***** Records supplied

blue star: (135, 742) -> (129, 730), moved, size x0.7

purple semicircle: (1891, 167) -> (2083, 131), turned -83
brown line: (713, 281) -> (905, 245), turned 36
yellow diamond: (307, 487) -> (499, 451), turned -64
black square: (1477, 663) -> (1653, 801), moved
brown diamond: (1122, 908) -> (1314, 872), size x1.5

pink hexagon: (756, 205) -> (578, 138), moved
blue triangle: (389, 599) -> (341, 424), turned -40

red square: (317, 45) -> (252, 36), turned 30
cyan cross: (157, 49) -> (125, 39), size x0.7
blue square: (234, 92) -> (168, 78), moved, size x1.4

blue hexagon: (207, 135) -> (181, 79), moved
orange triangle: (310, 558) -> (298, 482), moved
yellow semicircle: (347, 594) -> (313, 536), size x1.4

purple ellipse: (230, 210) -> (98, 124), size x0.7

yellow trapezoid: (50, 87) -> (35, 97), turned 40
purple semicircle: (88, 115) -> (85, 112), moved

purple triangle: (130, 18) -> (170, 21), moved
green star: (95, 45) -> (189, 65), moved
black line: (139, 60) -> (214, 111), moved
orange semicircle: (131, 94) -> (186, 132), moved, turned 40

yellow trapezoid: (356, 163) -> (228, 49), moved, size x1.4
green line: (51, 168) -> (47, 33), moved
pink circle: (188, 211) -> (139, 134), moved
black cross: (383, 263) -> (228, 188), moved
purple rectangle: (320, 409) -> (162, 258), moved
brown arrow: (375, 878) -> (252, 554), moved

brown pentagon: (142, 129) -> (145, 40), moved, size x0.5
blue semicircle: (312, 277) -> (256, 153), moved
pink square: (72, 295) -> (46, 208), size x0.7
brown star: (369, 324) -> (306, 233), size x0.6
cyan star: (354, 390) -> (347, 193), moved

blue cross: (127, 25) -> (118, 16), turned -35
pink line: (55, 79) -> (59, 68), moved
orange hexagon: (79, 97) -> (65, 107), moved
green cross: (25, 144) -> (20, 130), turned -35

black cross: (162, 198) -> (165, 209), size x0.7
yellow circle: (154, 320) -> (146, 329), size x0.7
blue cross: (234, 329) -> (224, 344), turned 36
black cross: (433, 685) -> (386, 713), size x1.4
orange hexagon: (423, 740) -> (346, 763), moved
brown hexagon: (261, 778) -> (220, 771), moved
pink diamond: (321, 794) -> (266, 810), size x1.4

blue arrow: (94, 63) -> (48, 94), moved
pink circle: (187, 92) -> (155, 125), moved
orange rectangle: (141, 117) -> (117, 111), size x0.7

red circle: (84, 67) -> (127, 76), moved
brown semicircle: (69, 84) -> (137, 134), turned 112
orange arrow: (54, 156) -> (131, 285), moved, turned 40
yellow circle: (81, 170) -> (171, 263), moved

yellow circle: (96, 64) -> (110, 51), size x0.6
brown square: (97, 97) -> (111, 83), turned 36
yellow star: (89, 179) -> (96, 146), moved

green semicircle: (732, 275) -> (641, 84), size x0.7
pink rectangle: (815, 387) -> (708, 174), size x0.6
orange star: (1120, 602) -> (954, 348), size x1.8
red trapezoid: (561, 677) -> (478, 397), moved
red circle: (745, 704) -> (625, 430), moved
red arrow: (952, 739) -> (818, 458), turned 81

**********

### Aim of the exercise
Going from the line that contains "orange arrow: (54, 156)" to the last line of the records, reproduce every line as written.

### Solution to the exercise
orange arrow: (54, 156) -> (131, 285), moved, turned 40
yellow circle: (81, 170) -> (171, 263), moved

yellow circle: (96, 64) -> (110, 51), size x0.6
brown square: (97, 97) -> (111, 83), turned 36
yellow star: (89, 179) -> (96, 146), moved

green semicircle: (732, 275) -> (641, 84), size x0.7
pink rectangle: (815, 387) -> (708, 174), size x0.6
orange star: (1120, 602) -> (954, 348), size x1.8
red trapezoid: (561, 677) -> (478, 397), moved
red circle: (745, 704) -> (625, 430), moved
red arrow: (952, 739) -> (818, 458), turned 81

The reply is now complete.